#### Activity
In the listing that follows, count the lines holding the word "relocated" and report only that number.

--- START ---

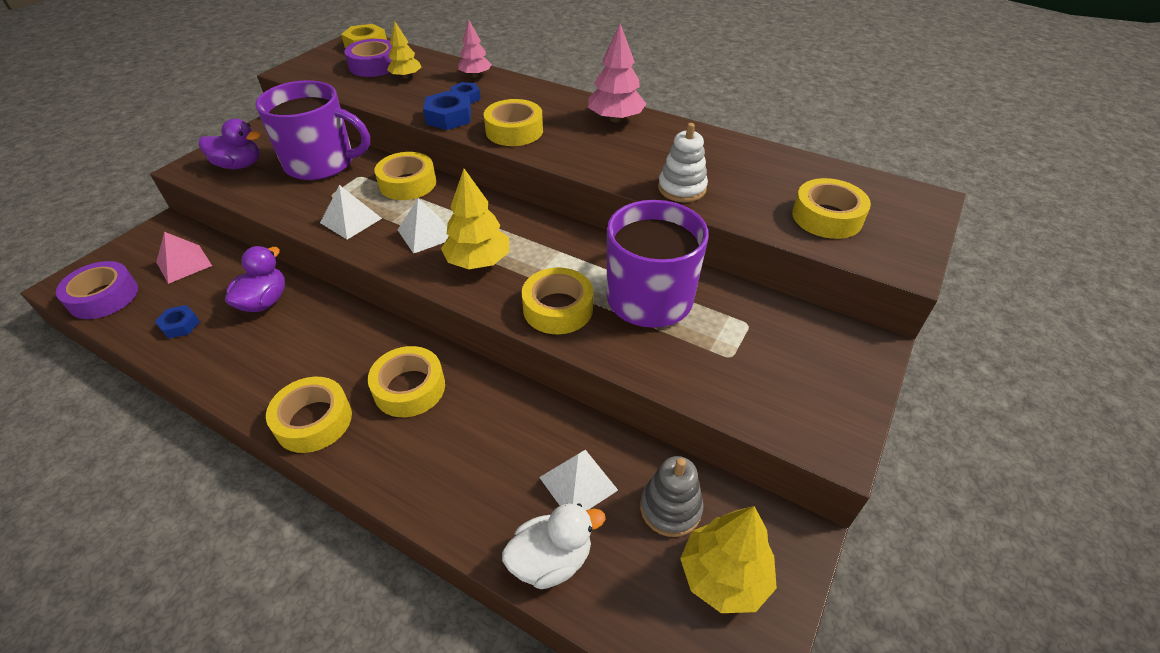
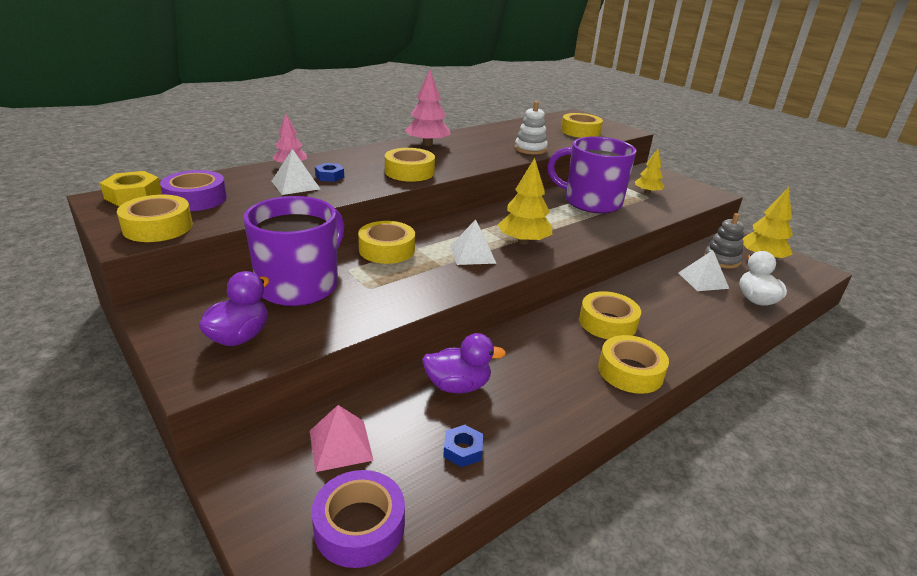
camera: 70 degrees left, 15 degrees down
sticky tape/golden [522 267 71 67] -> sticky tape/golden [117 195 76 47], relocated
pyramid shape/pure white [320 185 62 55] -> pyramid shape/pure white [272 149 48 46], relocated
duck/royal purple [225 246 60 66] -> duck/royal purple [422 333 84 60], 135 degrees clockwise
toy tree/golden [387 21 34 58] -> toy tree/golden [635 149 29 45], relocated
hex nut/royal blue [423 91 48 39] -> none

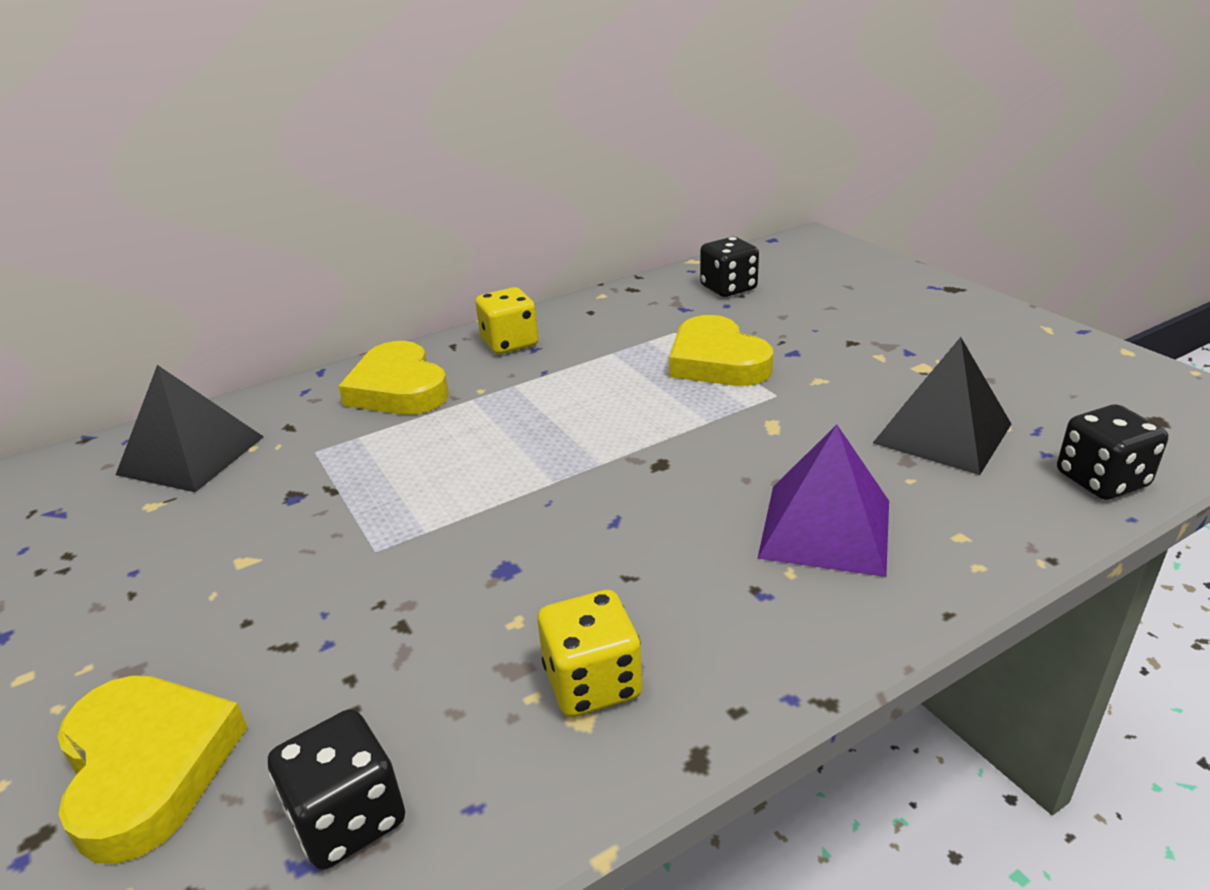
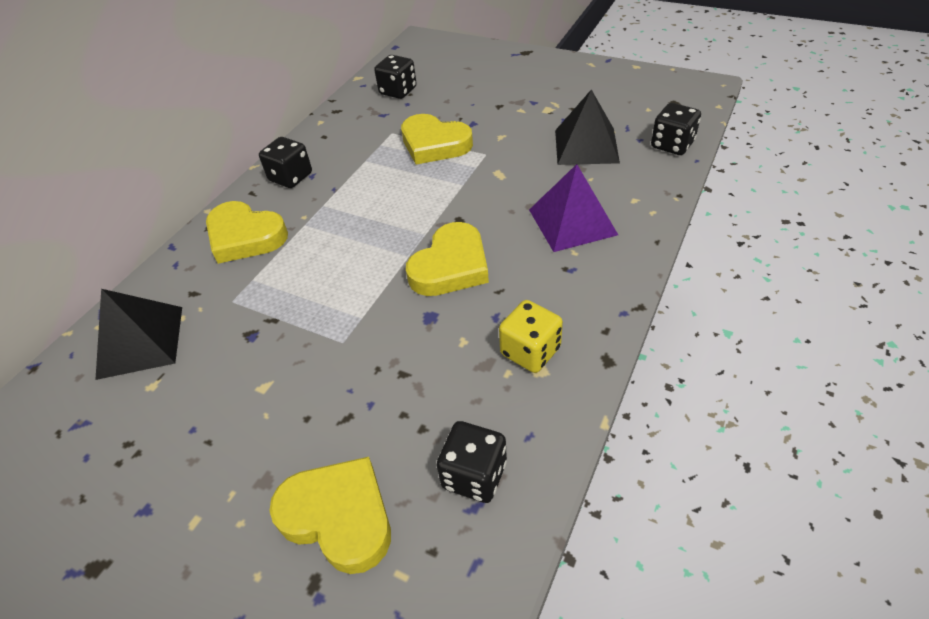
camera: 30 degrees left, 15 degrees up
game die/golden [475 287 63 67] -> game die/jet-black [259 137 53 51]
none -> love heart/golden [406 222 83 74]

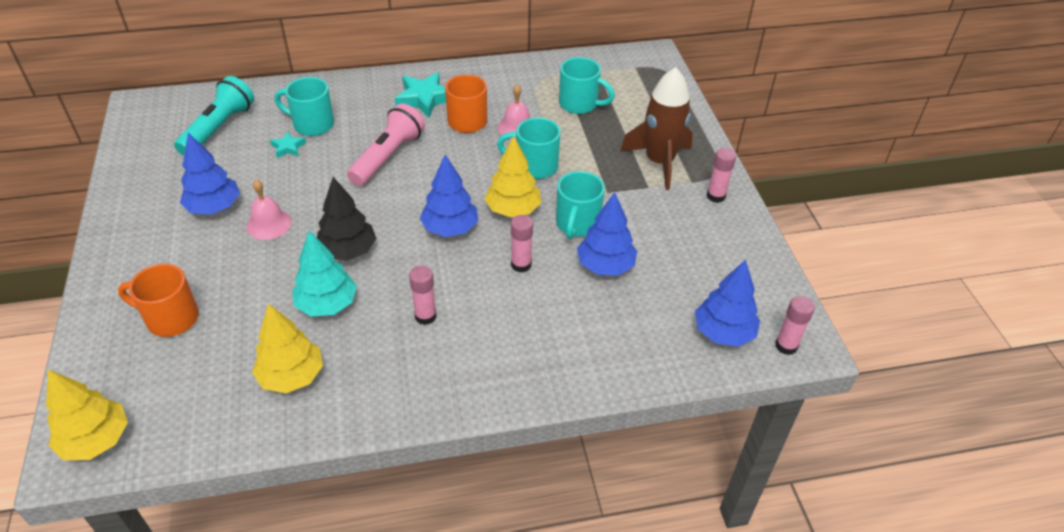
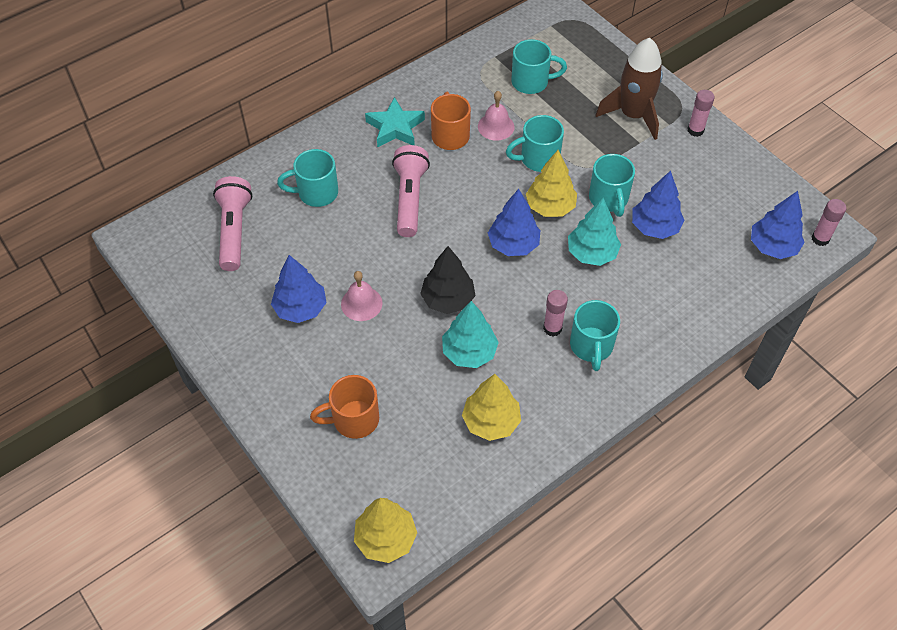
camera: 25 degrees left, 10 degrees up
flashlight/teal [174 76 80 80] -> flashlight/rosy [213 176 39 95]
glue stick/rosy [511 215 22 58] -> toy tree/teal [568 198 53 68]
none -> mug/teal [570 300 50 71]
star shape/teal [270 132 36 26] -> none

--- END ---

#### Response below
3